Show, from the entries below, every line in which "brown" appears.

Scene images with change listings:
--------------------------------------------------

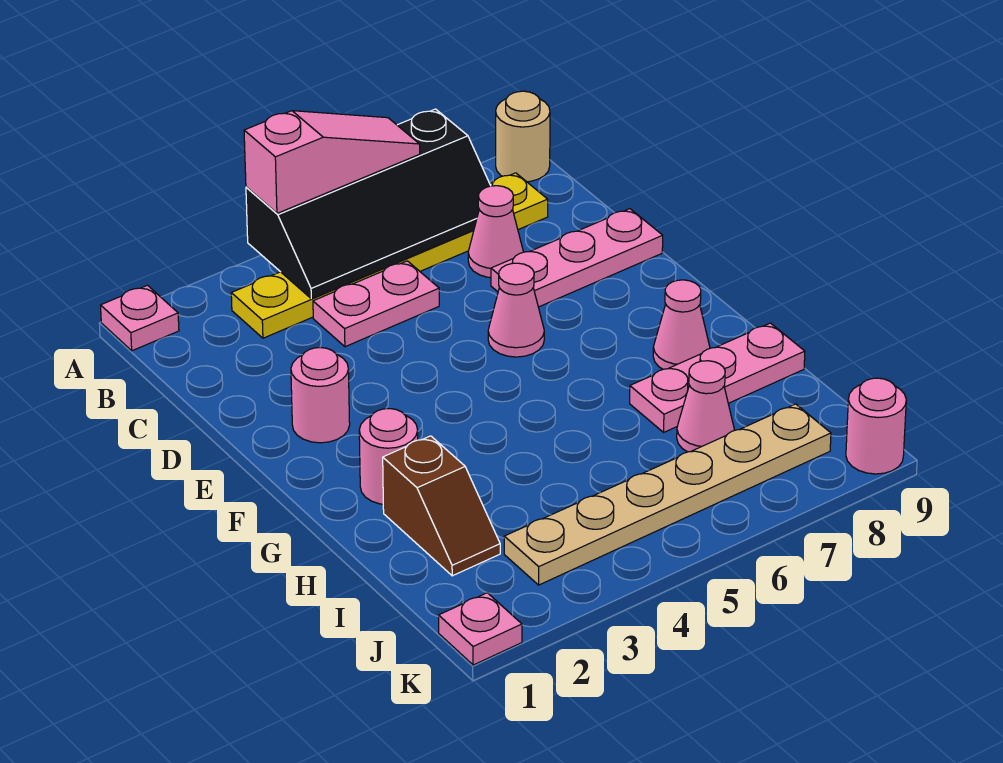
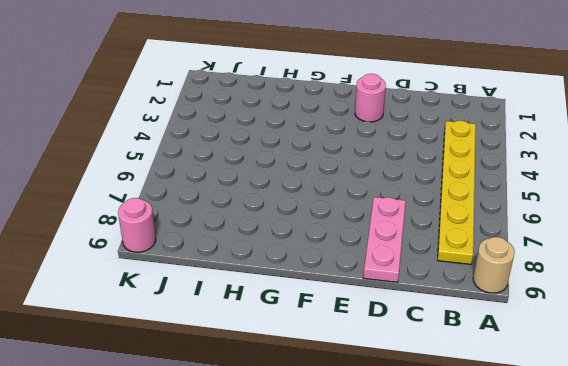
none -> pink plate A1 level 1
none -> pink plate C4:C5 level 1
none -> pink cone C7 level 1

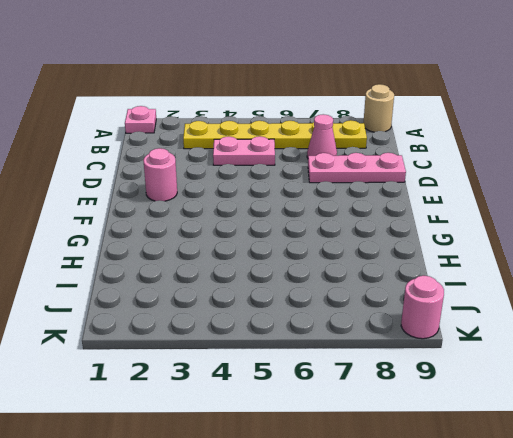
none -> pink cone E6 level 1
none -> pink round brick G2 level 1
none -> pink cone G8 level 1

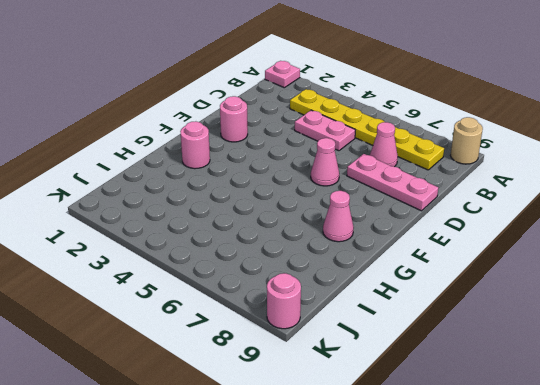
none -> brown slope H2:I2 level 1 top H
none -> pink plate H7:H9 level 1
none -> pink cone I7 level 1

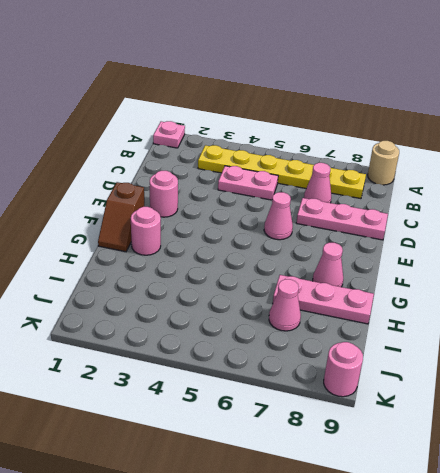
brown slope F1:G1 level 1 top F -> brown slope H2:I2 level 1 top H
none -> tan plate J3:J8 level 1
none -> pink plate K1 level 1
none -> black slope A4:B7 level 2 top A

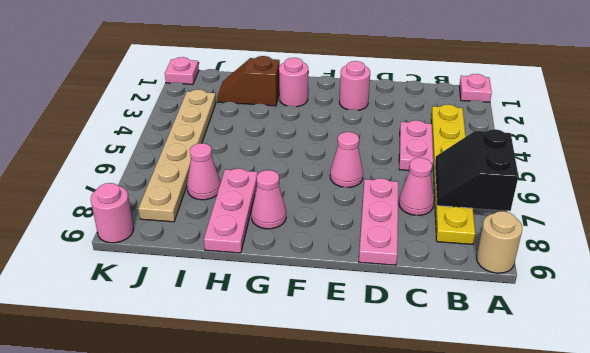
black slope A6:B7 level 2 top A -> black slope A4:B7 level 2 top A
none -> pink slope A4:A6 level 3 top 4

--------------------------------------------------

§ Written reply:
none -> brown slope H2:I2 level 1 top H
brown slope F1:G1 level 1 top F -> brown slope H2:I2 level 1 top H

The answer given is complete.